(Records drawn from a dataset)
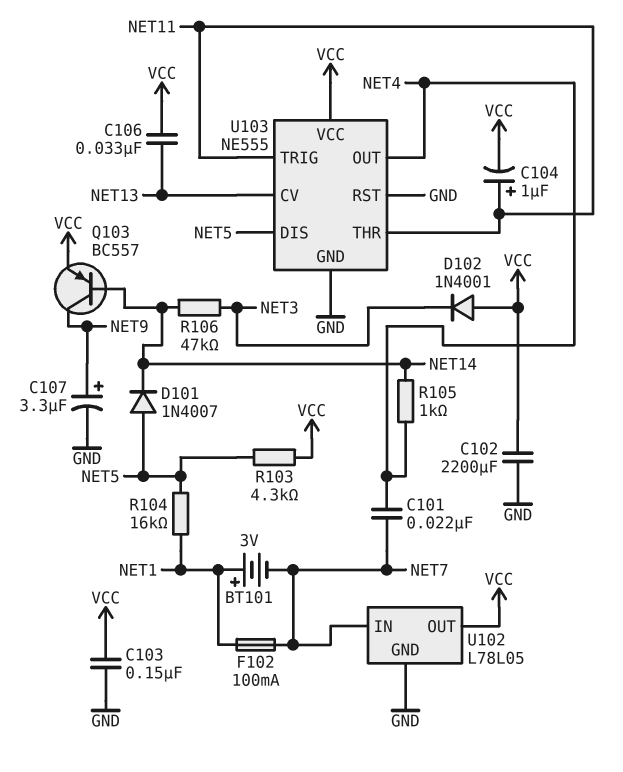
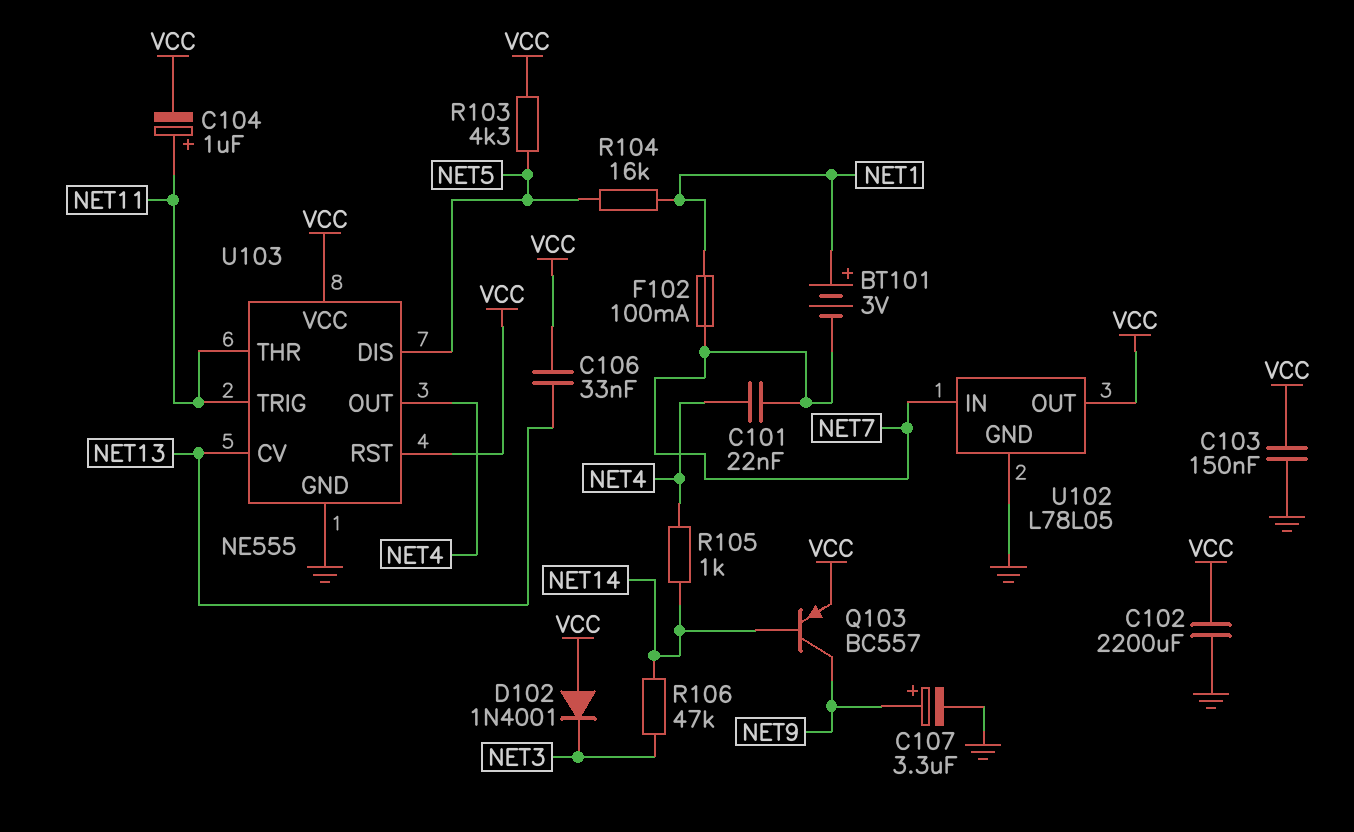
D101: diode 1N4007 (A NET5, K NET14) -> none
U103 pin RST: GND -> VCC

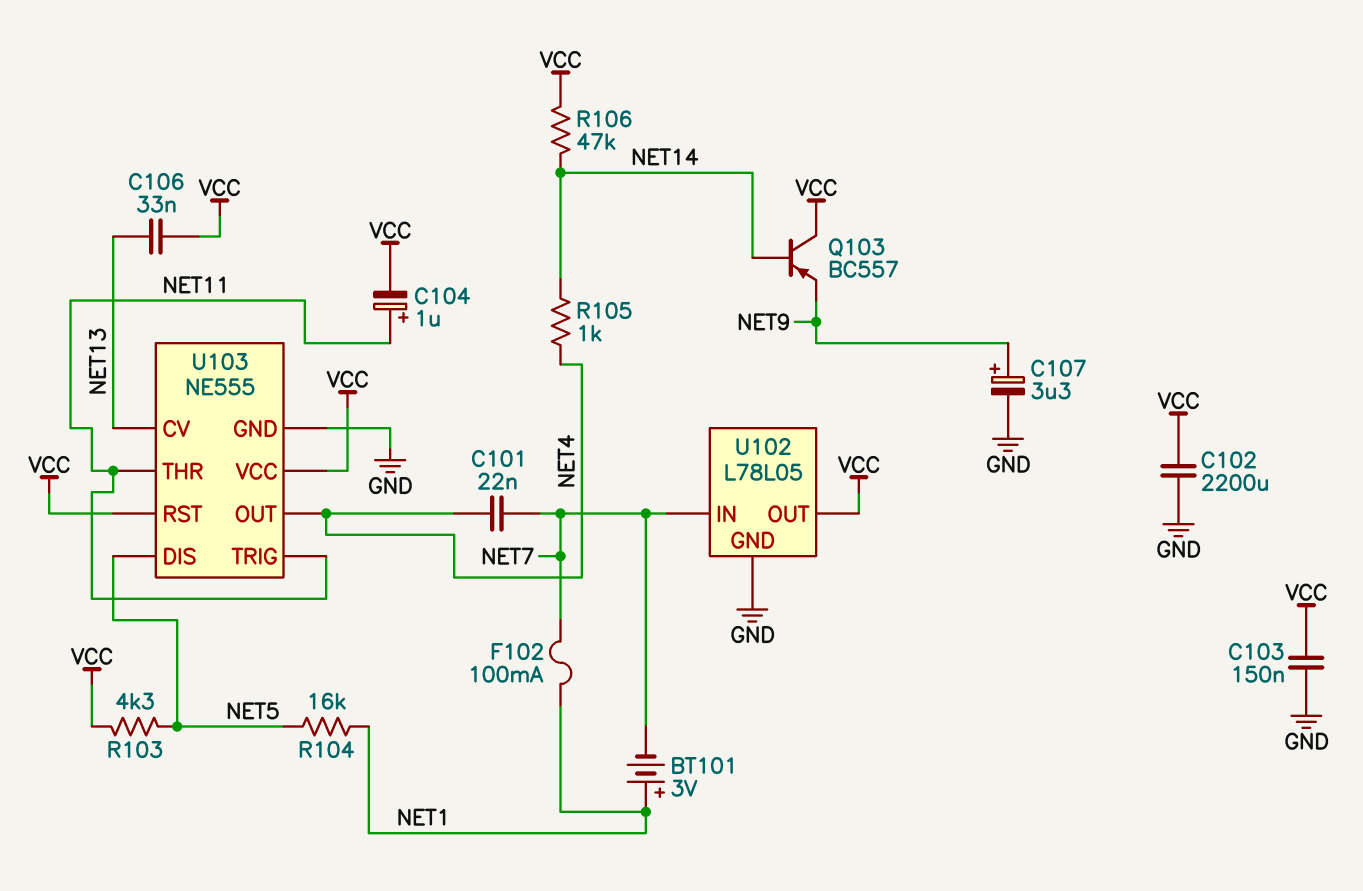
D102: diode 1N4001 (A VCC, K NET3) -> none
Q103: PNP BC557 (B NET14, C NET9, E VCC) -> PNP BC557 (B NET14, C VCC, E NET9)
R106: 47k (NET3, NET14) -> 47k (NET14, VCC)

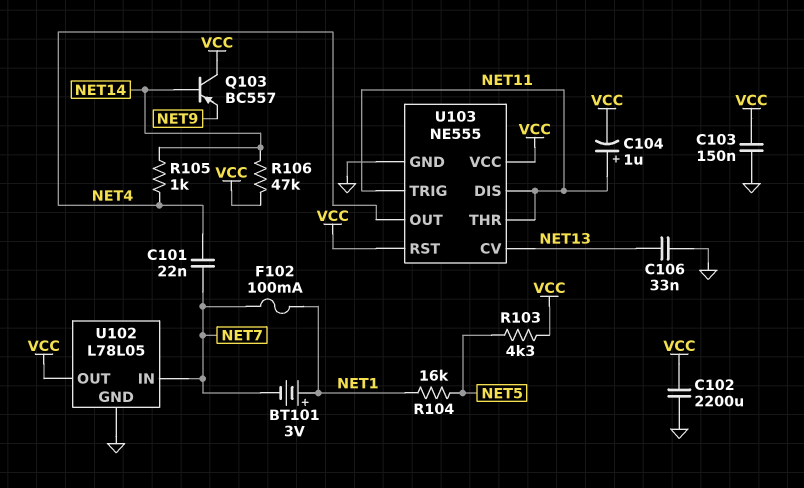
C106: 33nF (NET13, VCC) -> 33nF (GND, NET13)
C107: 3.3uF (plus NET9, minus GND) -> none
U103 pin DIS: NET5 -> NET11

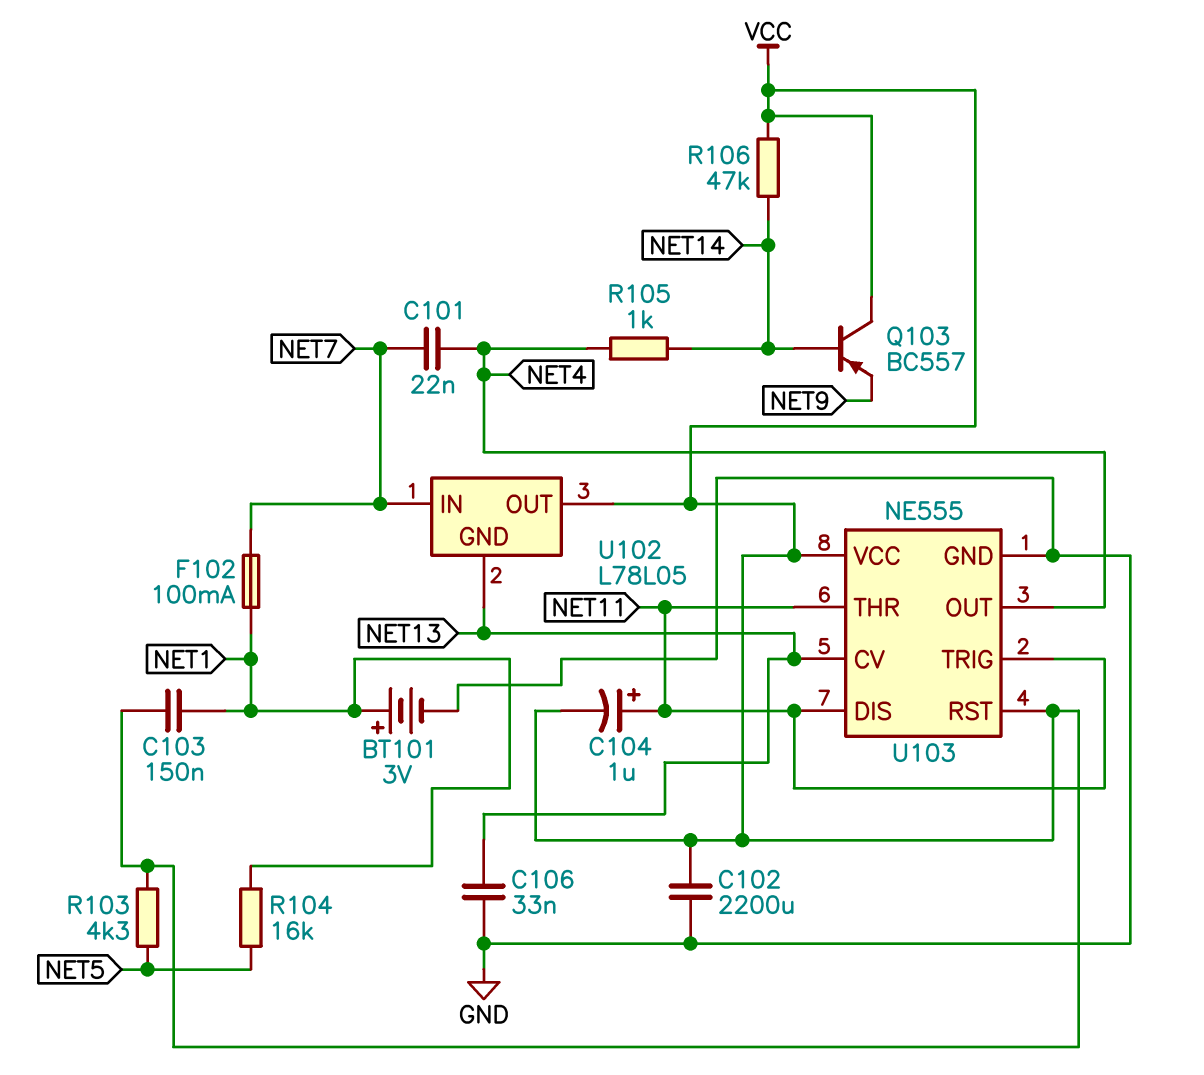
BT101: 3V (plus NET1, minus NET7) -> 3V (plus NET1, minus GND)
C103: 150nF (GND, VCC) -> 150nF (NET1, VCC)
U102 pin GND: GND -> NET13

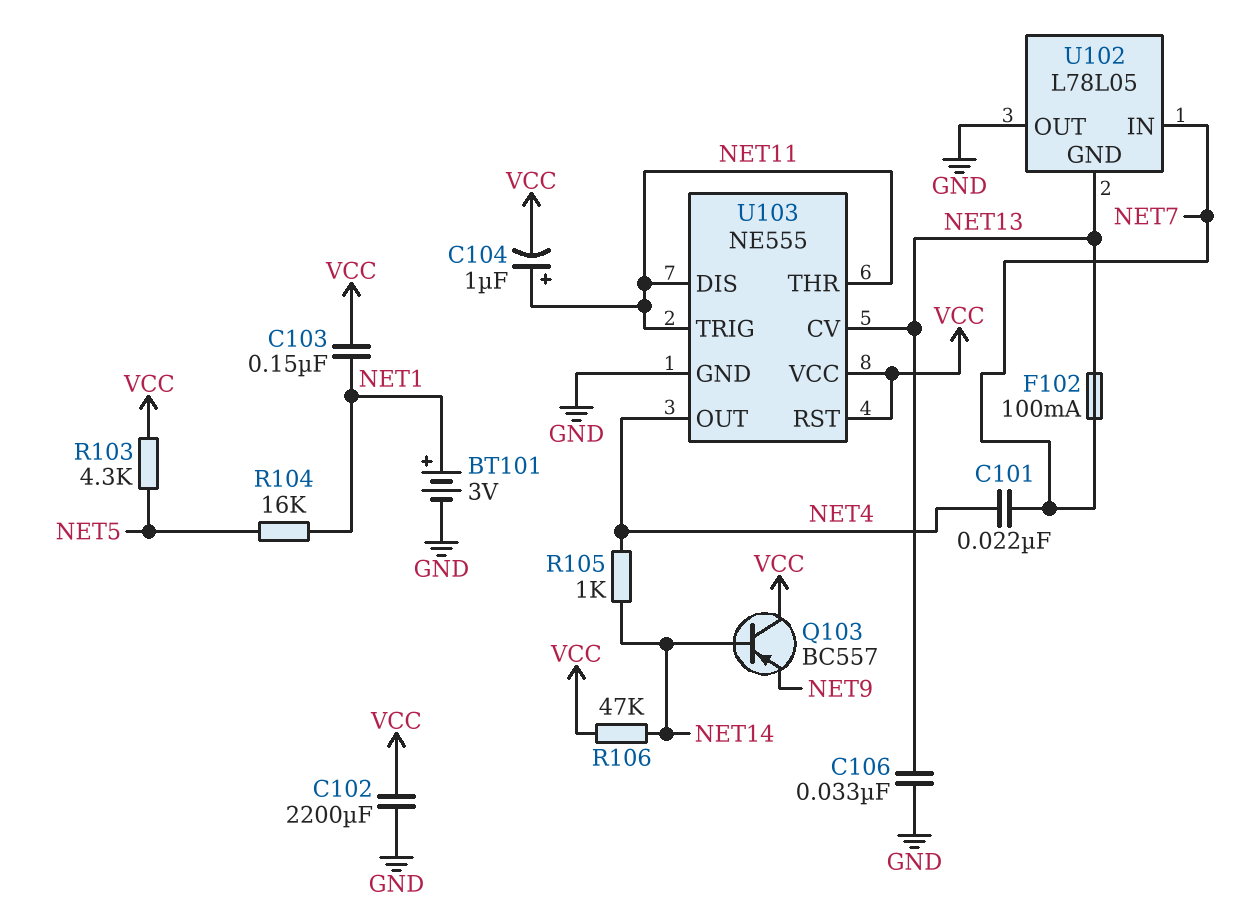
F102: 100mA (NET1, NET7) -> 100mA (NET7, NET13)
U102 pin OUT: VCC -> GND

• **What is required**
Each entry, word for word, belongs in your answer; each picture does not.

• **Exercise result**
D101: diode 1N4007 (A NET5, K NET14) -> none
U103 pin RST: GND -> VCC

D102: diode 1N4001 (A VCC, K NET3) -> none
Q103: PNP BC557 (B NET14, C NET9, E VCC) -> PNP BC557 (B NET14, C VCC, E NET9)
R106: 47k (NET3, NET14) -> 47k (NET14, VCC)

C106: 33nF (NET13, VCC) -> 33nF (GND, NET13)
C107: 3.3uF (plus NET9, minus GND) -> none
U103 pin DIS: NET5 -> NET11

BT101: 3V (plus NET1, minus NET7) -> 3V (plus NET1, minus GND)
C103: 150nF (GND, VCC) -> 150nF (NET1, VCC)
U102 pin GND: GND -> NET13

F102: 100mA (NET1, NET7) -> 100mA (NET7, NET13)
U102 pin OUT: VCC -> GND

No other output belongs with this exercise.